== Records supplied ==

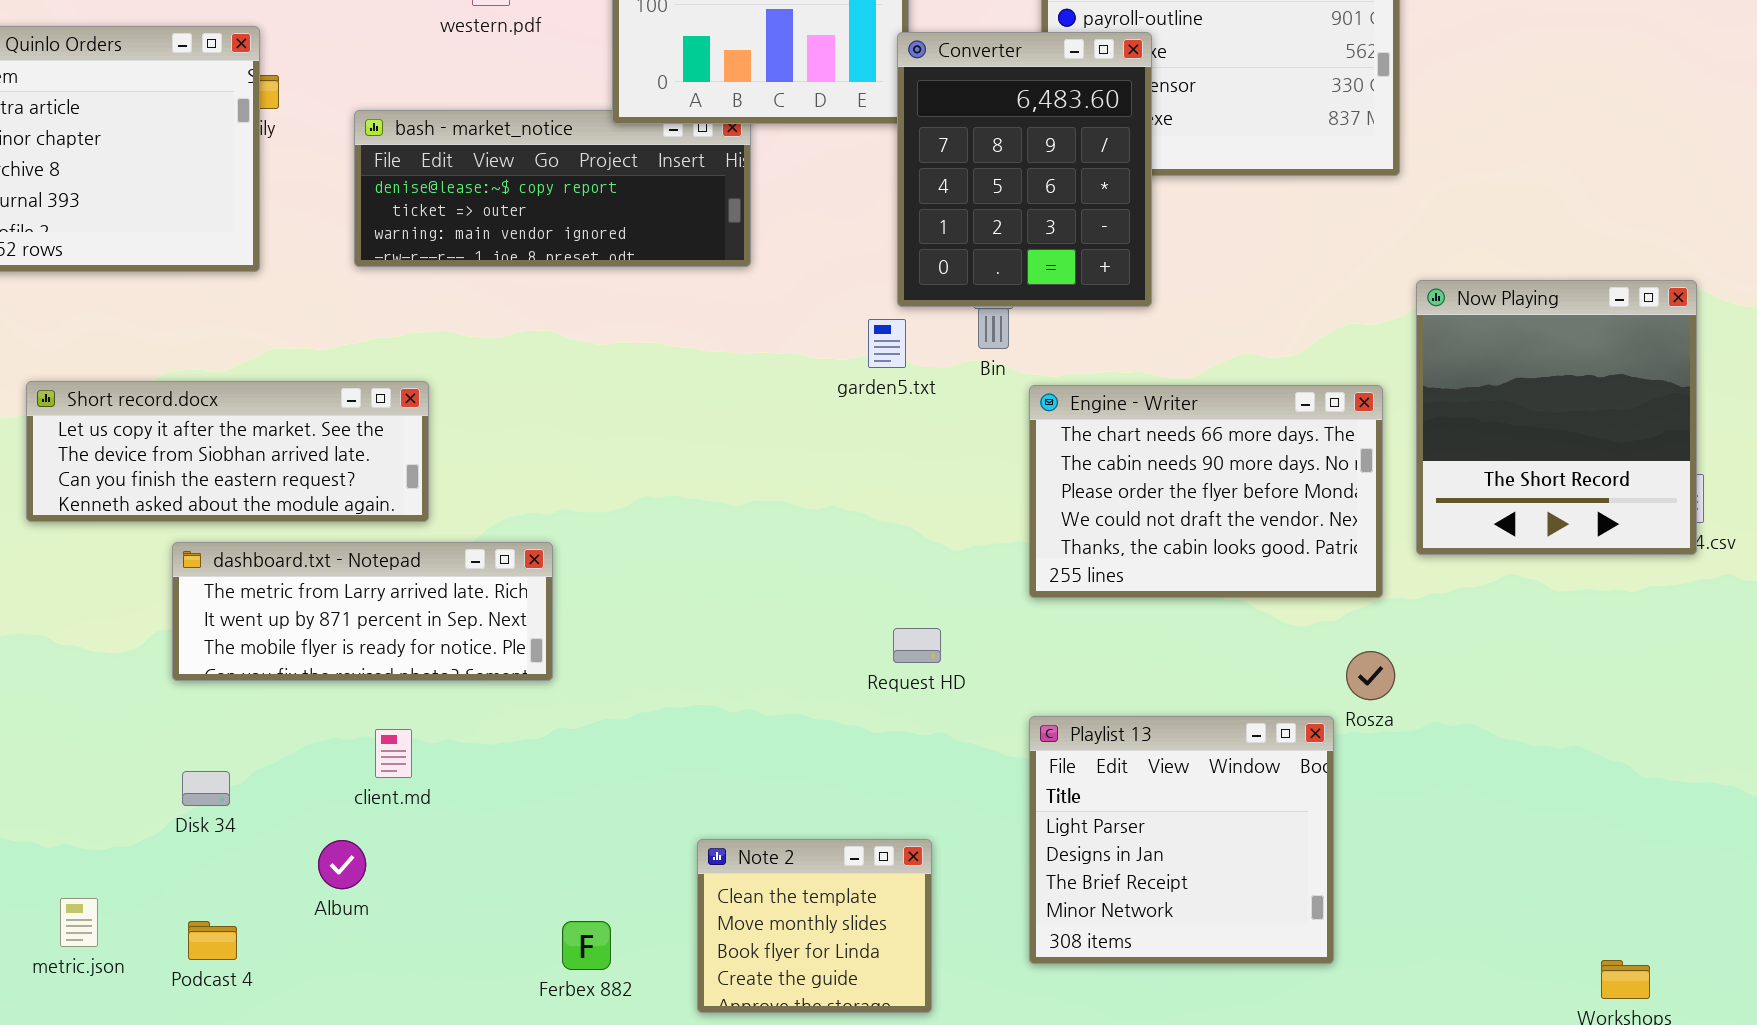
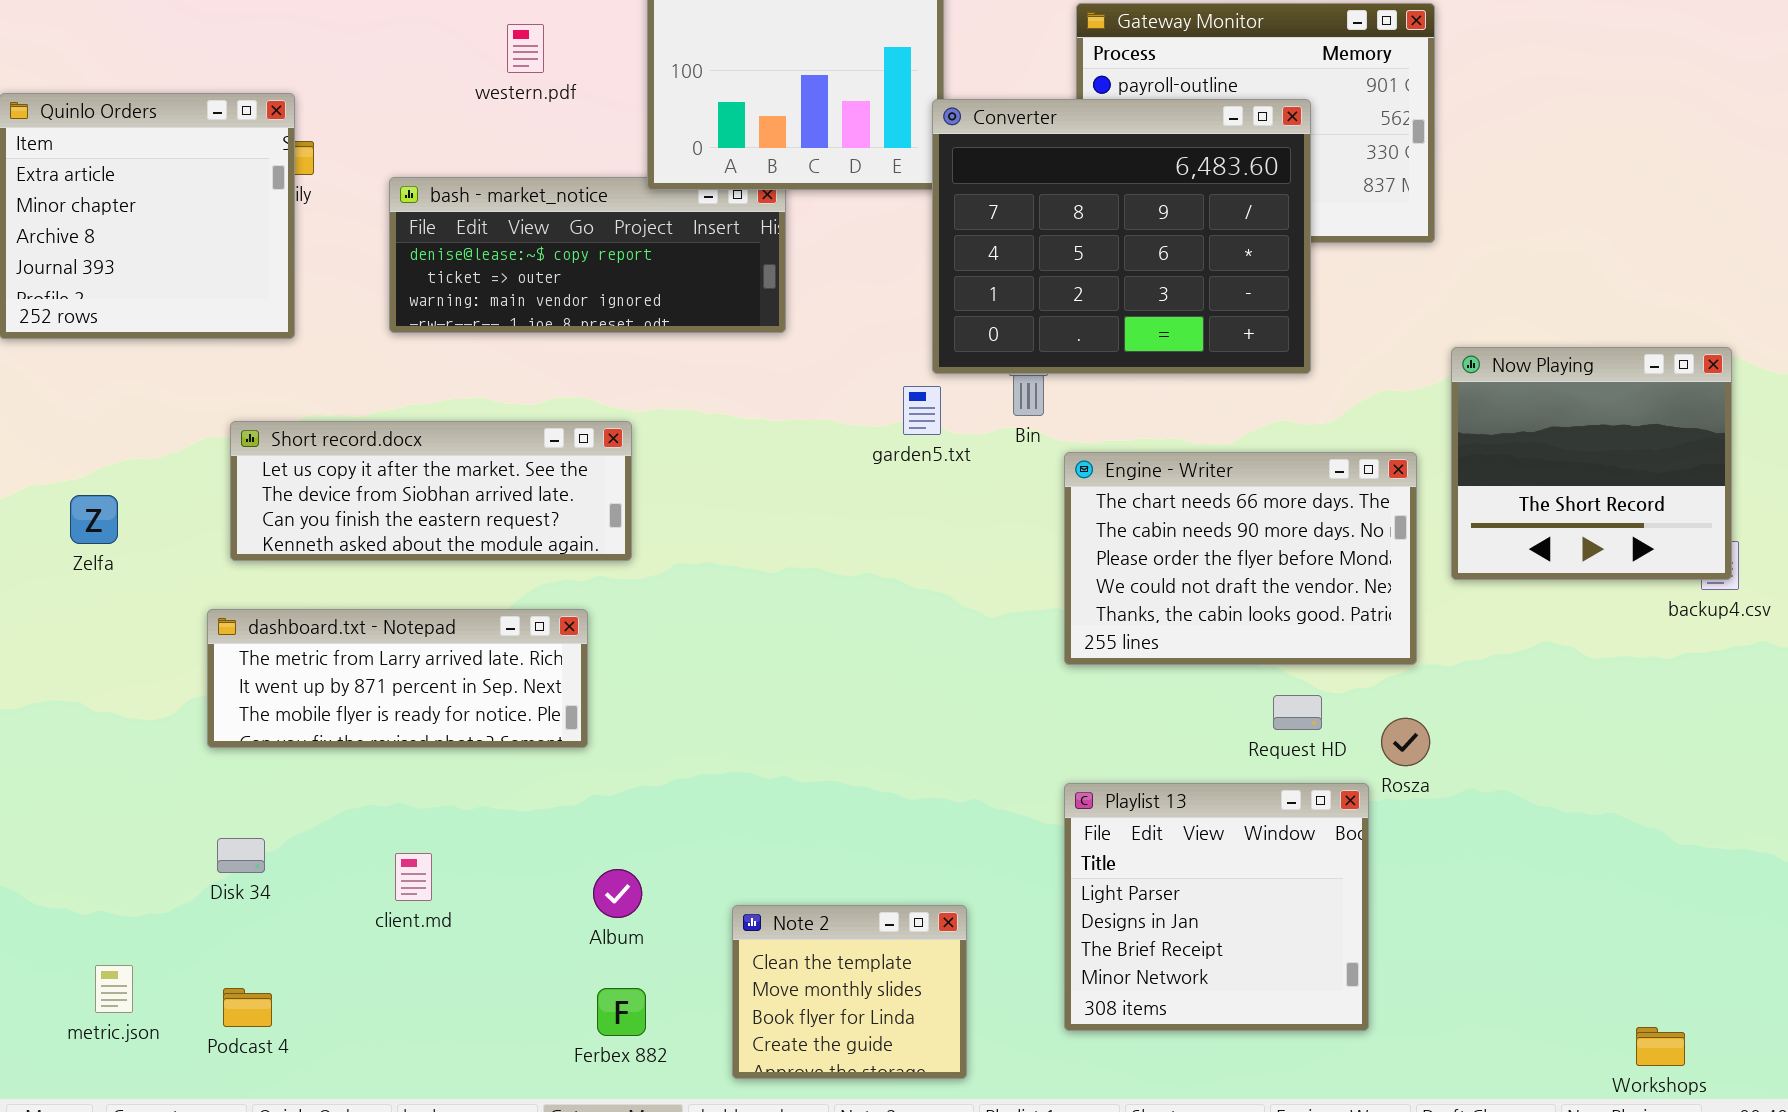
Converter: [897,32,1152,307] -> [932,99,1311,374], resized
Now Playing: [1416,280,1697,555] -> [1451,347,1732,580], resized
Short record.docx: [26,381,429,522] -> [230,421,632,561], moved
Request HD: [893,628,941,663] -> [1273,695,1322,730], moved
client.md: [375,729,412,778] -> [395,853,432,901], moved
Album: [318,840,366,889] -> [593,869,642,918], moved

===

Collect each line above holding the string "moved".

Output of the task:
Short record.docx: [26,381,429,522] -> [230,421,632,561], moved
Request HD: [893,628,941,663] -> [1273,695,1322,730], moved
client.md: [375,729,412,778] -> [395,853,432,901], moved
Album: [318,840,366,889] -> [593,869,642,918], moved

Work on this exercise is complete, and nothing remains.